### Goal of the exercise
Go through the data and copy each line that holds "down".

### Records for the exercise
-------
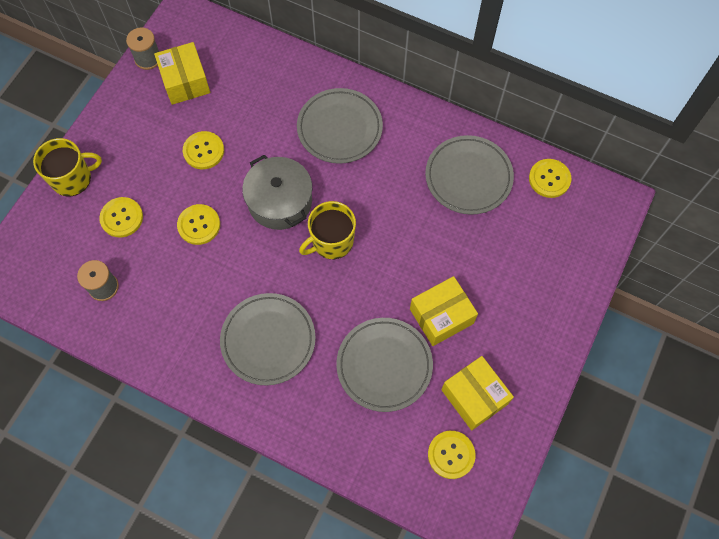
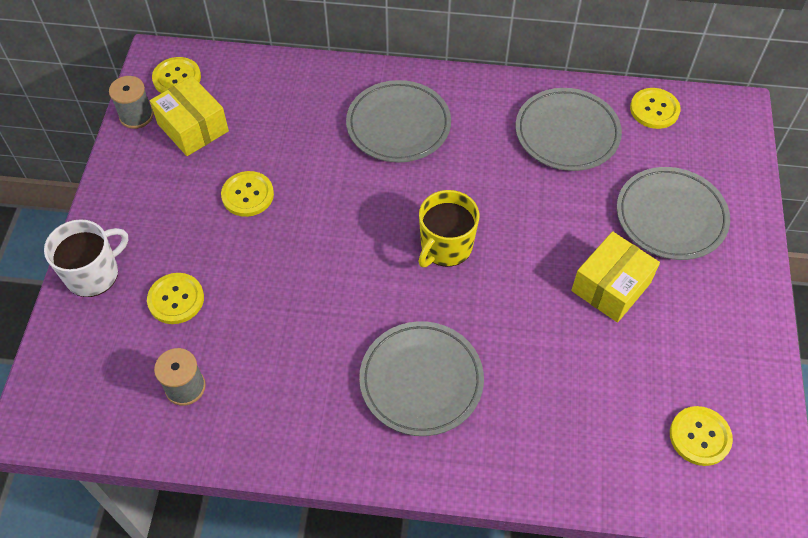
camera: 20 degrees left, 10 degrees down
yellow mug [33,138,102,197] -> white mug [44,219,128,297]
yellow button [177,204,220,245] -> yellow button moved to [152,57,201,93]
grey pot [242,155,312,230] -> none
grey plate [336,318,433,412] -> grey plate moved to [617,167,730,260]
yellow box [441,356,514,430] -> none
-------
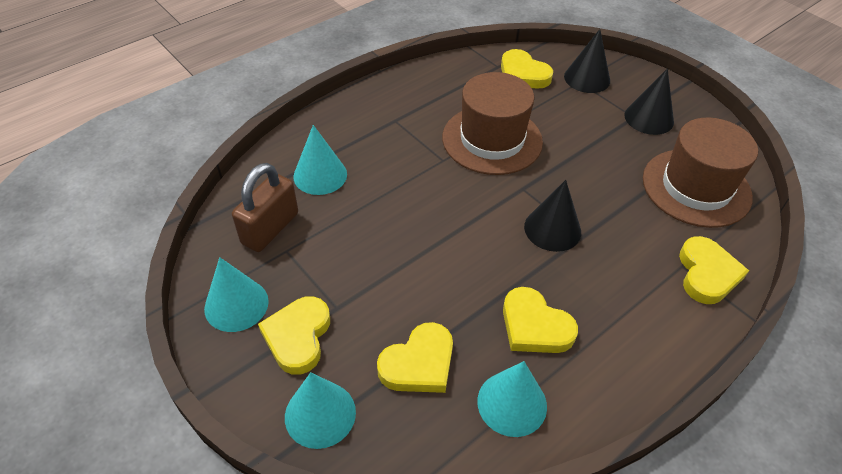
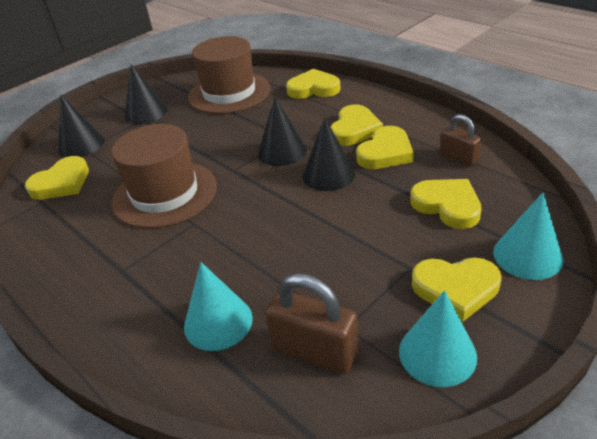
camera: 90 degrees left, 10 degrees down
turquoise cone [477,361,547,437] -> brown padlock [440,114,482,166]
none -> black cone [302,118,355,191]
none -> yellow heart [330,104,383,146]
-------
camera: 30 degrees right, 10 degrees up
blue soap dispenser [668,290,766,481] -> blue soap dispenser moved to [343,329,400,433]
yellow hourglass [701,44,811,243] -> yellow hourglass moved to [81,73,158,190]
-------
### Answer to this exercise
camera: 20 degrees left, 10 degrees down
camera: 90 degrees left, 10 degrees down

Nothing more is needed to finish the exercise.